● **TASK DESCRIPTION**: An exact copy of every record is needed, with all pictures omitted.

┄┄┄┄┄┄┄┄┄┄┄┄┄┄┄┄┄┄┄┄

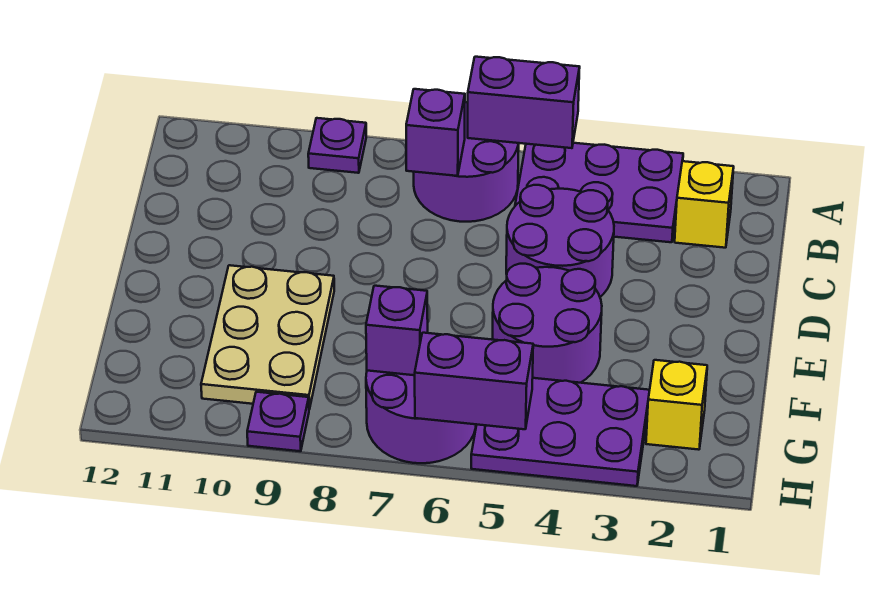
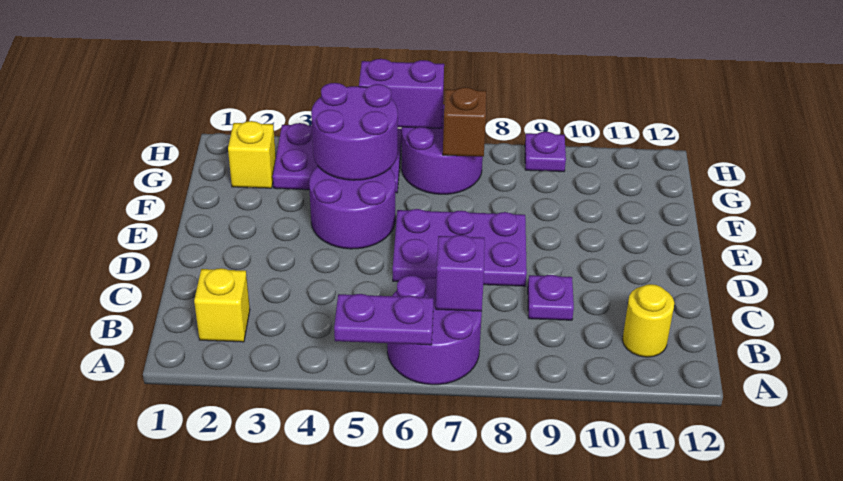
purple 2x3 plate [515,143,683,242] -> purple 2x3 plate moved to [393,209,527,286]
purple 1x2 brick [468,57,580,148] -> purple 1x2 plate [334,294,434,345]
purple 1x1 plate [308,118,366,173] -> purple 1x1 plate moved to [528,275,574,320]
none -> yellow 1x1 round brick [622,284,674,357]
purple 2x2 round brick [506,185,614,297] -> purple 2x2 round brick moved to [311,83,398,180]
tan 2x3 plate [201,265,334,409] -> none
purple 1x1 brick [366,286,428,375] -> brown 1x1 brick [443,87,486,157]

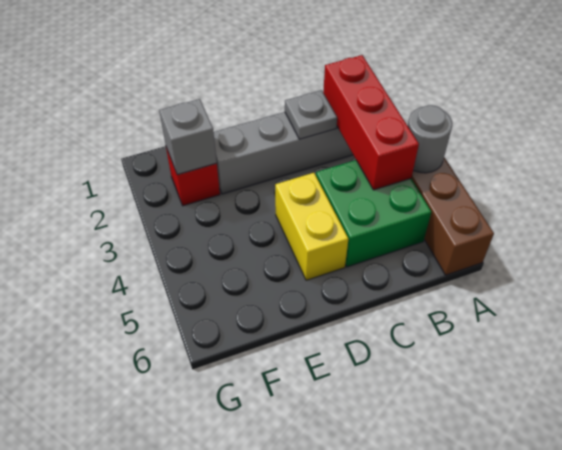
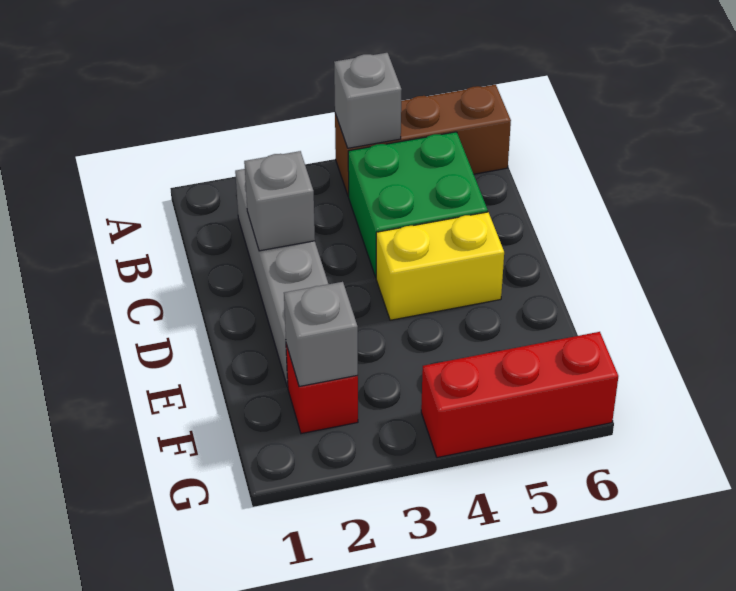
grey 1x1 round brick [408,105,452,173] -> grey 1x1 brick [334,53,402,148]
red 1x3 brick [323,55,419,190] -> red 1x3 brick moved to [421,332,618,458]
grey 1x1 plate [285,90,337,139] -> grey 1x1 brick [244,151,315,251]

┄┄┄┄┄┄┄┄┄┄┄┄┄┄┄┄┄┄┄┄

● **YOUR RESPONSE**:
purple 2x3 plate [515,143,683,242] -> purple 2x3 plate moved to [393,209,527,286]
purple 1x2 brick [468,57,580,148] -> purple 1x2 plate [334,294,434,345]
purple 1x1 plate [308,118,366,173] -> purple 1x1 plate moved to [528,275,574,320]
none -> yellow 1x1 round brick [622,284,674,357]
purple 2x2 round brick [506,185,614,297] -> purple 2x2 round brick moved to [311,83,398,180]
tan 2x3 plate [201,265,334,409] -> none
purple 1x1 brick [366,286,428,375] -> brown 1x1 brick [443,87,486,157]

grey 1x1 round brick [408,105,452,173] -> grey 1x1 brick [334,53,402,148]
red 1x3 brick [323,55,419,190] -> red 1x3 brick moved to [421,332,618,458]
grey 1x1 plate [285,90,337,139] -> grey 1x1 brick [244,151,315,251]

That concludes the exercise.